WORK INSTRUCTION:
If a line in the entries includes "none", show that line.
EXCERPTED DATA below:
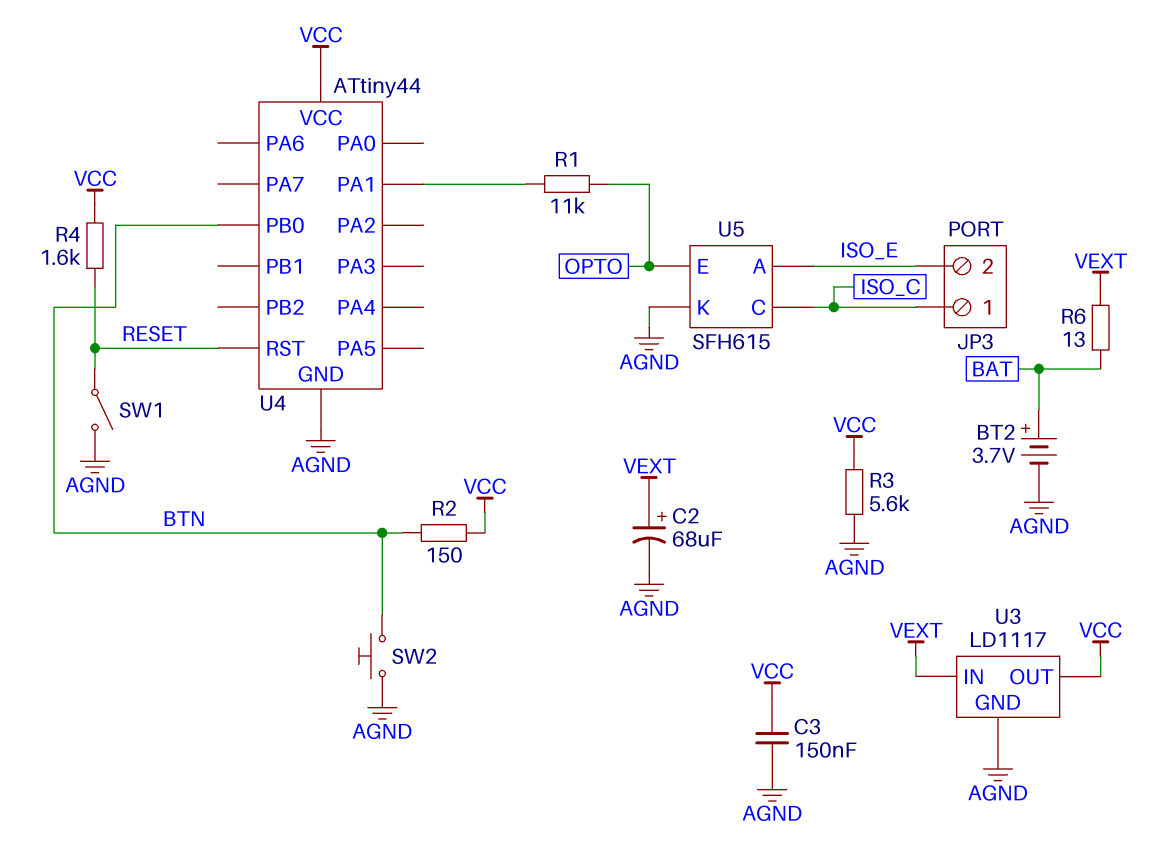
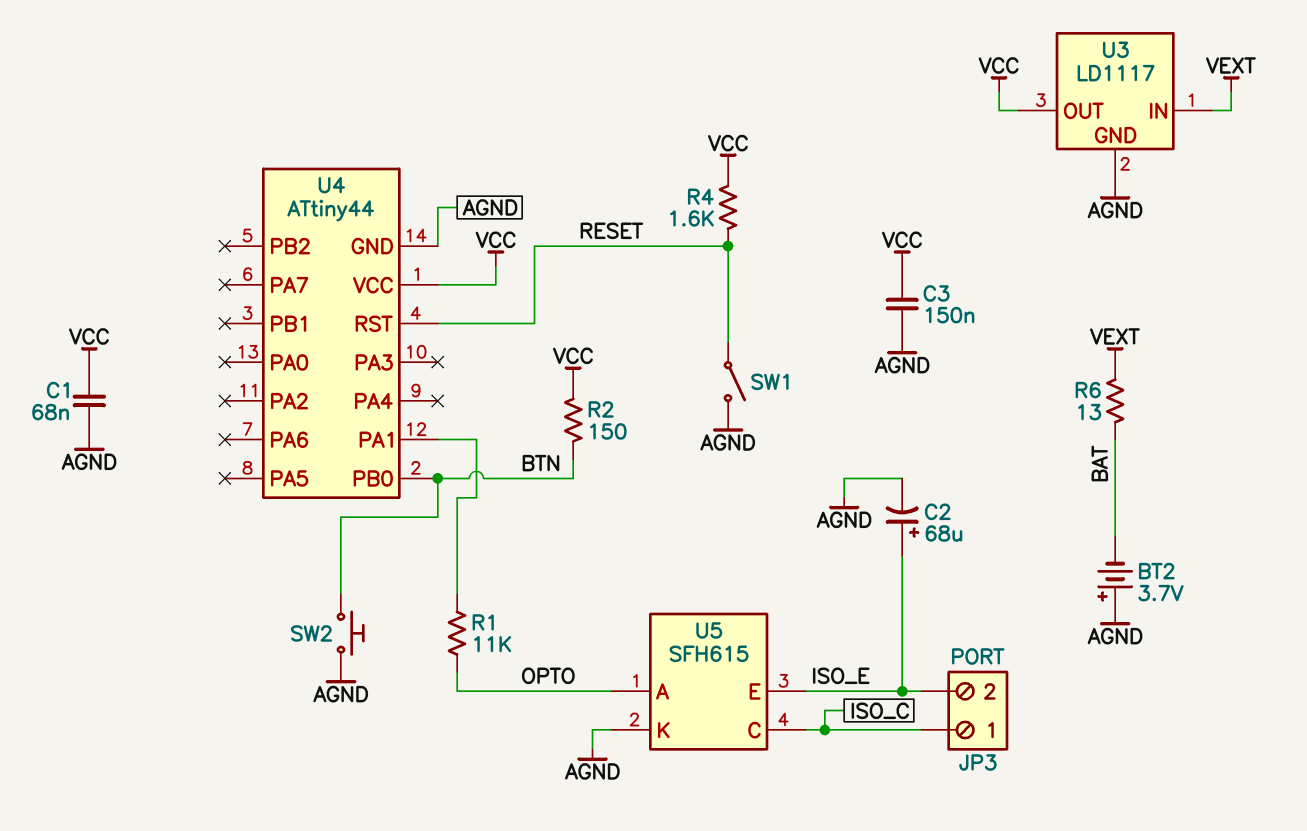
BT2: 3.7V (plus BAT, minus AGND) -> 3.7V (plus AGND, minus BAT)
C1: none -> 68nF (AGND, VCC)
C2: 68uF (plus VEXT, minus AGND) -> 68uF (plus ISO_E, minus AGND)
R3: 5.6k (AGND, VCC) -> none
U5 pin A: ISO_E -> OPTO
U5 pin E: OPTO -> ISO_E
End of EXCERPTED DATA.
SOLUTION TO THIS TASK:
C1: none -> 68nF (AGND, VCC)
R3: 5.6k (AGND, VCC) -> none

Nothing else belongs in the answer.